Object state change records
================================
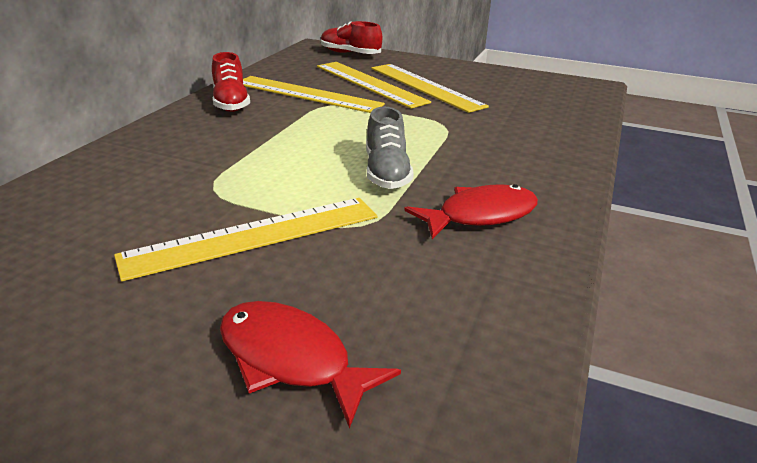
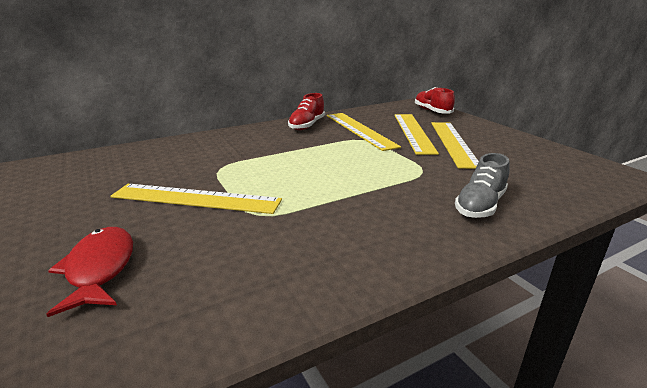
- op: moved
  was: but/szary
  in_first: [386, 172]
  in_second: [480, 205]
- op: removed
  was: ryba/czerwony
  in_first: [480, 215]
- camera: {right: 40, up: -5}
================================
Problem description: Would you write out the data exactly, with no pictures in the copy?

Solution to this problem:
- op: moved
  was: but/szary
  in_first: [386, 172]
  in_second: [480, 205]
- op: removed
  was: ryba/czerwony
  in_first: [480, 215]
- camera: {right: 40, up: -5}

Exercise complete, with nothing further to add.